Given data below:

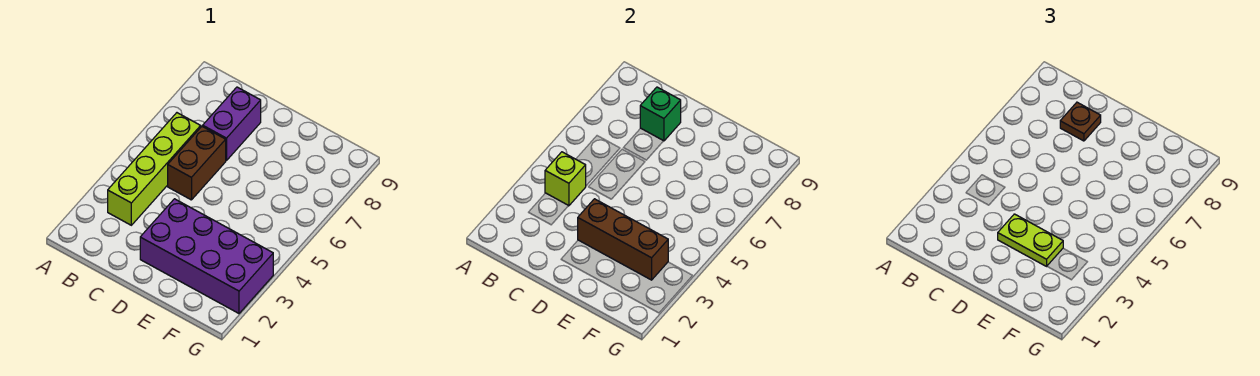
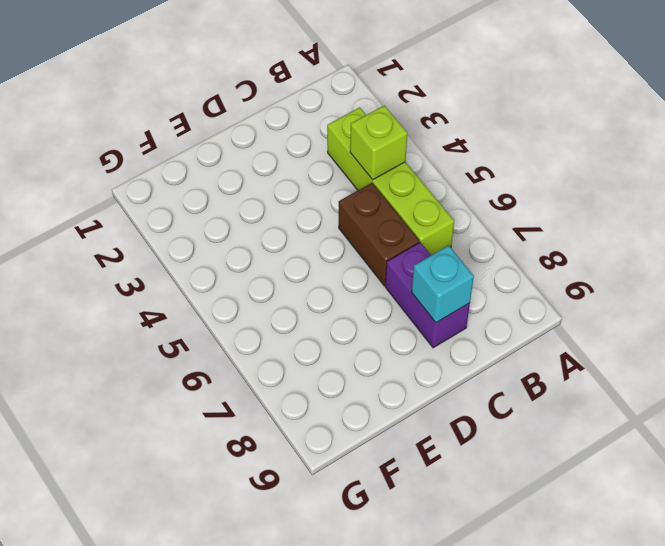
cyan brick C8 level 2 -> green brick C8 level 2
none -> purple brick D2:G3 level 1
none -> brown brick D3:F3 level 2

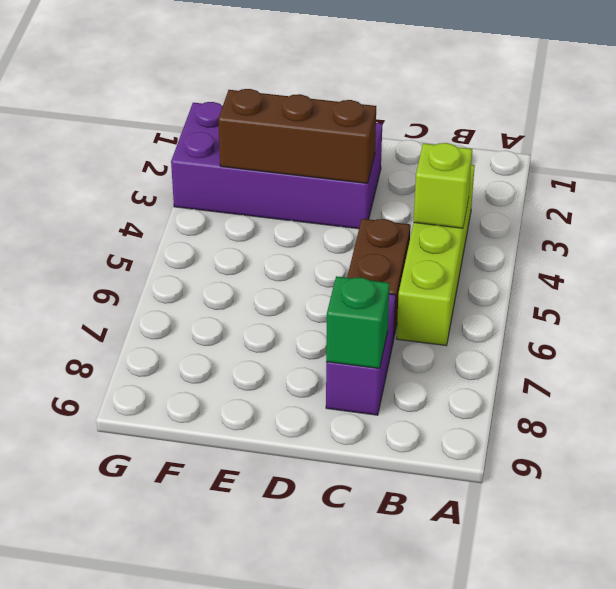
none -> brown plate C8 level 3
none -> lime plate D3:E3 level 3

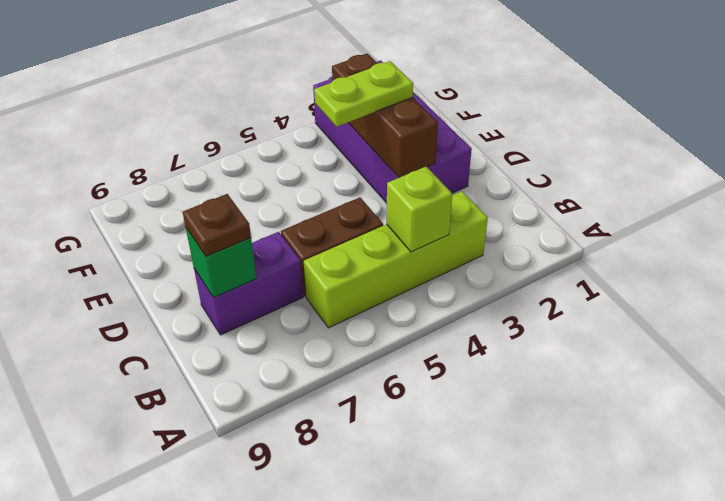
lime plate E3:E4 level 3 -> lime plate D3:E3 level 3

End of Given data.

Aim of the task -
Return all lines from the data above with "plate" in them.

Response to this task -
none -> brown plate C8 level 3
none -> lime plate D3:E3 level 3
lime plate E3:E4 level 3 -> lime plate D3:E3 level 3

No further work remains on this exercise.